GIVEN EXERCISE
Copy the lines of the listing from the one containing "Trace the roads" through the one containing "road 2 (track): [(53,0),(187,60),(346,55),(453,40),(511,18)]", including both of those lines.

• • • • •

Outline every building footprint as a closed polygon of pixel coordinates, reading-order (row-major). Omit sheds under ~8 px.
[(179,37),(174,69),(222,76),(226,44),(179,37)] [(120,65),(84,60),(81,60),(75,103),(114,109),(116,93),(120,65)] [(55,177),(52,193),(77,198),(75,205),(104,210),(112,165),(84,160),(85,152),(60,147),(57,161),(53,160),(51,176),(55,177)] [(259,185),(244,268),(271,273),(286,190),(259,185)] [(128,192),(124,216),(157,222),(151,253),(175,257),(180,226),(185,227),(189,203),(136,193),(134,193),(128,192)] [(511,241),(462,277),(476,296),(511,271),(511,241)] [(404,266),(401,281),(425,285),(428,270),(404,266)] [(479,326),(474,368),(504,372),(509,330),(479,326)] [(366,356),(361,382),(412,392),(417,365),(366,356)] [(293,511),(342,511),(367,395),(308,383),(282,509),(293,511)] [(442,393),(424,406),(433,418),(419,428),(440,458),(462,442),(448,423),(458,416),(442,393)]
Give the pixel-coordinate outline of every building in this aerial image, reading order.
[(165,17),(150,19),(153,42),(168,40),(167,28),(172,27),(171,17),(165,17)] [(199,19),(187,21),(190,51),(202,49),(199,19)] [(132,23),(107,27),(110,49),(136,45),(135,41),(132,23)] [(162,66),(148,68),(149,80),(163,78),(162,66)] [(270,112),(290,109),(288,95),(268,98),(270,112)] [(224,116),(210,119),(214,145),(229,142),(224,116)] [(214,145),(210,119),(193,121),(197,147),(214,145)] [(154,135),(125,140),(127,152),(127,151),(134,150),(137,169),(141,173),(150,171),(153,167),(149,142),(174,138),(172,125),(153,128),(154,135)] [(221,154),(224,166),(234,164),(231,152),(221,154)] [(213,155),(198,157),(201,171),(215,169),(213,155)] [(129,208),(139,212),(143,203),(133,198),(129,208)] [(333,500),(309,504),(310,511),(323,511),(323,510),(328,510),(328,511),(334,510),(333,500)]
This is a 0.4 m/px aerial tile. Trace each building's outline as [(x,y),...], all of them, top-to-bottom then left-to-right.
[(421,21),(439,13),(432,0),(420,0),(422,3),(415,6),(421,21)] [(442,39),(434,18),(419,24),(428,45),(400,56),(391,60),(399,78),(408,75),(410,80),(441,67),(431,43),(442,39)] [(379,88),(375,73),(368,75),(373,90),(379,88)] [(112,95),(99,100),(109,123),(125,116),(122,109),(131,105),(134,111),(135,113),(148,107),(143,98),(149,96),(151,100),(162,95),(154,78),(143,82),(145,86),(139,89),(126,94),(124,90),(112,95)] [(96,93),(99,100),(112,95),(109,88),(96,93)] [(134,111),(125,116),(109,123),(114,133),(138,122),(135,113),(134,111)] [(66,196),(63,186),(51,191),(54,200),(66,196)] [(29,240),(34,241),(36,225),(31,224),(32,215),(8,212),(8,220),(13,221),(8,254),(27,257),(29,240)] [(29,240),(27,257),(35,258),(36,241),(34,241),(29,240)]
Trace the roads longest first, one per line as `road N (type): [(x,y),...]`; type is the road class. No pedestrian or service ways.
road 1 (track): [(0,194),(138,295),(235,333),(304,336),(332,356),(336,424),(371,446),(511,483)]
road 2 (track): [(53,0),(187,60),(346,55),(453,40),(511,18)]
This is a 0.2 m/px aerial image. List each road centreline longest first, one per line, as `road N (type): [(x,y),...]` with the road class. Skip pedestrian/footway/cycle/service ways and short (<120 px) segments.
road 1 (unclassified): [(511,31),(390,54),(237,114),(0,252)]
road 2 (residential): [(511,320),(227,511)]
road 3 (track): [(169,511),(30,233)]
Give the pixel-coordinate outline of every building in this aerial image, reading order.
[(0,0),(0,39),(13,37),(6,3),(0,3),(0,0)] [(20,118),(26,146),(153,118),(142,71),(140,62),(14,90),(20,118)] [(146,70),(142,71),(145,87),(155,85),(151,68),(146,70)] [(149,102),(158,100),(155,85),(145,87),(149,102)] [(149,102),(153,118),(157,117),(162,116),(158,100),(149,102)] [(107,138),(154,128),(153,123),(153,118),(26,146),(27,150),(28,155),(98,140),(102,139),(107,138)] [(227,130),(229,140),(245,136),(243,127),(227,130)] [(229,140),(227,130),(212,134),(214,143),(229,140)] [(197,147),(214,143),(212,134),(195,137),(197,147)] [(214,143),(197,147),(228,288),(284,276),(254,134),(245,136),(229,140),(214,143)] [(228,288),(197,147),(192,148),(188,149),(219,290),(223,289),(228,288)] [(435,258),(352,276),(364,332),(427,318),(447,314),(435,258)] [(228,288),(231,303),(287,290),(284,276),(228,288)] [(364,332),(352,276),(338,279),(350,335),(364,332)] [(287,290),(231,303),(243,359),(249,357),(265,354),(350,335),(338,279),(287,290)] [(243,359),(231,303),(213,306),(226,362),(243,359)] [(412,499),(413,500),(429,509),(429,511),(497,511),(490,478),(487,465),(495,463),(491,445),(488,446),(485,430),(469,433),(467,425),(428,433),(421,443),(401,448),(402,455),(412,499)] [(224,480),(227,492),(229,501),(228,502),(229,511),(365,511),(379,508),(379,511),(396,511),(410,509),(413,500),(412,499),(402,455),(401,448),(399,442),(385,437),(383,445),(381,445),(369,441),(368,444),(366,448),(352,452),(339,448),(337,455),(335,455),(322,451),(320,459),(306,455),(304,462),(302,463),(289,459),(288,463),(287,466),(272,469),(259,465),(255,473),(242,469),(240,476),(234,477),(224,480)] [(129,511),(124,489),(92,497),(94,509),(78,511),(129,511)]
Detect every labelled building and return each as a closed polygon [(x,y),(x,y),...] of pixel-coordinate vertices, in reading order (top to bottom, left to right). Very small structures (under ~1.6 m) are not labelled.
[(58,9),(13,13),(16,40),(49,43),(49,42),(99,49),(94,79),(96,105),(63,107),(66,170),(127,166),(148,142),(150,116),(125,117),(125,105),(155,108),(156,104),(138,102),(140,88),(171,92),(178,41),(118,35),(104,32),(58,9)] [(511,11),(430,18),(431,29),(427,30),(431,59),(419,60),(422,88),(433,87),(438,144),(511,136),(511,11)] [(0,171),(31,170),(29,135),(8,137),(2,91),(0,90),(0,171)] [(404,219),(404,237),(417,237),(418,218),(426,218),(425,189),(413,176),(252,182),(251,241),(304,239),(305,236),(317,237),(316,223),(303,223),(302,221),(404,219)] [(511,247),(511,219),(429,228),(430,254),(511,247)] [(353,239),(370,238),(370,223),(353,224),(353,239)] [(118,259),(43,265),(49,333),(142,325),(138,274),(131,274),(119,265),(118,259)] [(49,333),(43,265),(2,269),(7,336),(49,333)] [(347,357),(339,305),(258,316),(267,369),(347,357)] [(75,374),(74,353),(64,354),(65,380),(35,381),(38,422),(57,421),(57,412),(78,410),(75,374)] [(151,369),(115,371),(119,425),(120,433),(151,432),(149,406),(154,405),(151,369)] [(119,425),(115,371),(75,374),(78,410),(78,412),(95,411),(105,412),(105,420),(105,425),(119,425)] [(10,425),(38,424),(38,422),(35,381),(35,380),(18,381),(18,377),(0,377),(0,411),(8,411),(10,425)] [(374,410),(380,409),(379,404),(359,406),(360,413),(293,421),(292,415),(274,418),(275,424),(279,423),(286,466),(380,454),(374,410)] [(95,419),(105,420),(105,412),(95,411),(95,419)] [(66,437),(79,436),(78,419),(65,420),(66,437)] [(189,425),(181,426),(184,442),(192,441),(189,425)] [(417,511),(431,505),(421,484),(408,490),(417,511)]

• • • • •

FINISHED ANSWER
Trace the roads longest first, one per line as `road N (type): [(x,y),...]`; type is the road class. No pedestrian or service ways.
road 1 (track): [(0,194),(138,295),(235,333),(304,336),(332,356),(336,424),(371,446),(511,483)]
road 2 (track): [(53,0),(187,60),(346,55),(453,40),(511,18)]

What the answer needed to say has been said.